## PROBLEM REQUIREMENTS
Retype the listing exactly, minus its pictures.

## STORED DATA
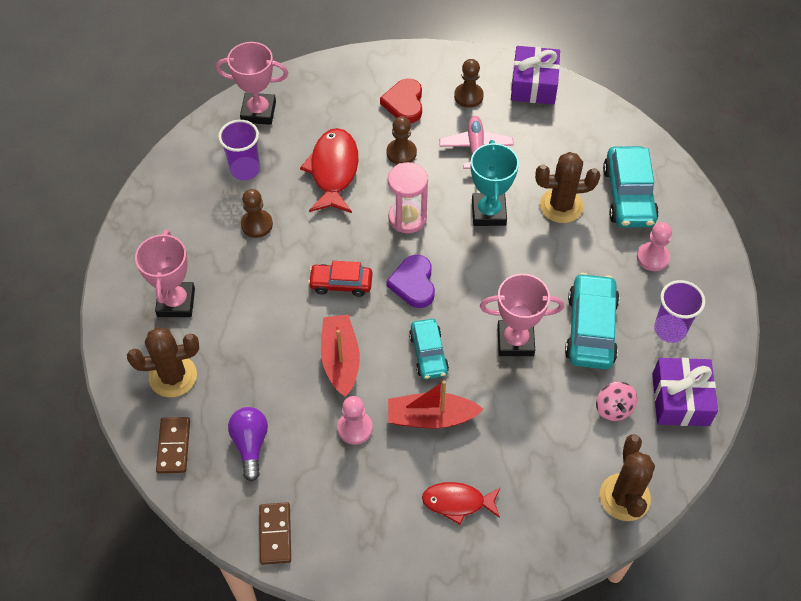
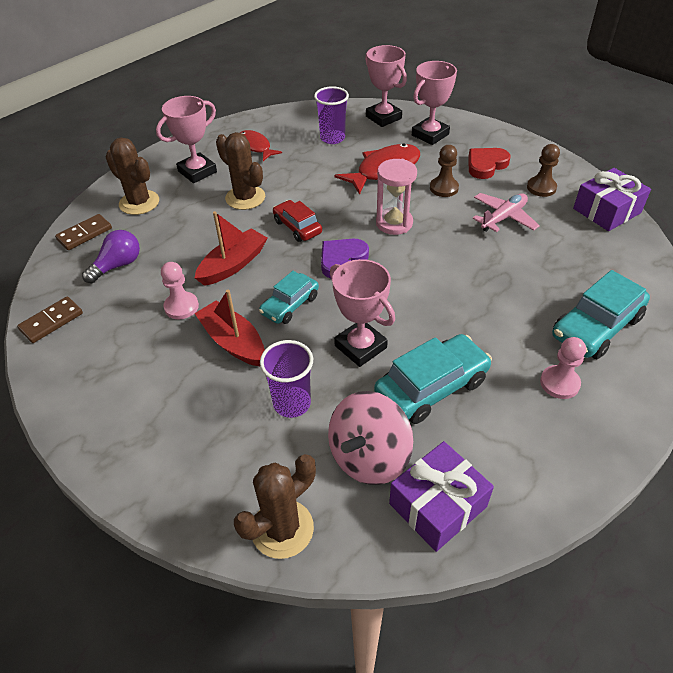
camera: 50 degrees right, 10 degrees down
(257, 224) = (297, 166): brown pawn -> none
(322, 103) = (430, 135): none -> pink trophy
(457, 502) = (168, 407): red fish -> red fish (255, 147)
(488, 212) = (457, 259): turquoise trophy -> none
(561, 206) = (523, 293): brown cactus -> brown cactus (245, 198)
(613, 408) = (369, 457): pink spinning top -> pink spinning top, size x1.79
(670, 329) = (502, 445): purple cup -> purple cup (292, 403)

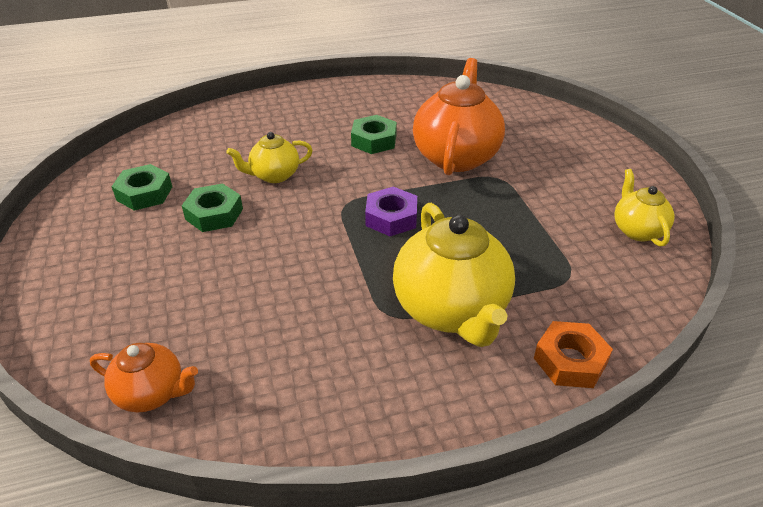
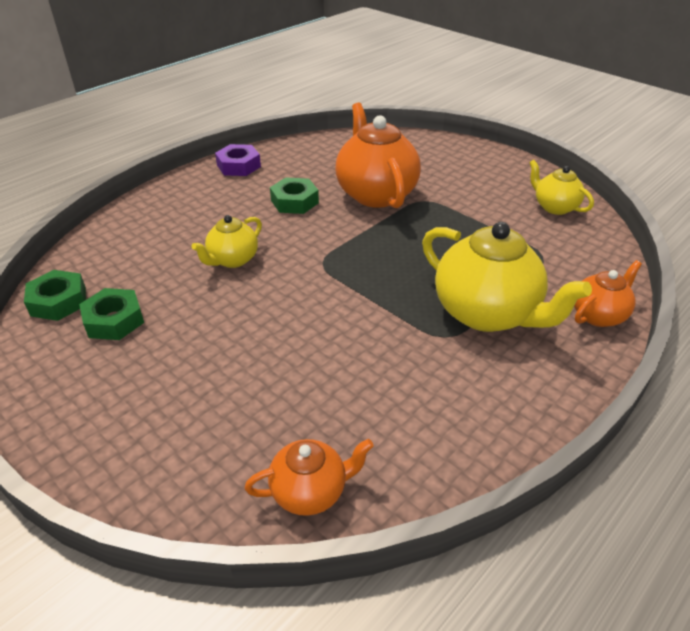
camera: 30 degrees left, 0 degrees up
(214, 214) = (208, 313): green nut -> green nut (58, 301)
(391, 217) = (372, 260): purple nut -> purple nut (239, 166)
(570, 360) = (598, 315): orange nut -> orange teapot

## SOLUTION TO THIS EXERCISE
camera: 50 degrees right, 10 degrees down
(257, 224) = (297, 166): brown pawn -> none
(322, 103) = (430, 135): none -> pink trophy
(457, 502) = (168, 407): red fish -> red fish (255, 147)
(488, 212) = (457, 259): turquoise trophy -> none
(561, 206) = (523, 293): brown cactus -> brown cactus (245, 198)
(613, 408) = (369, 457): pink spinning top -> pink spinning top, size x1.79
(670, 329) = (502, 445): purple cup -> purple cup (292, 403)

camera: 30 degrees left, 0 degrees up
(214, 214) = (208, 313): green nut -> green nut (58, 301)
(391, 217) = (372, 260): purple nut -> purple nut (239, 166)
(570, 360) = (598, 315): orange nut -> orange teapot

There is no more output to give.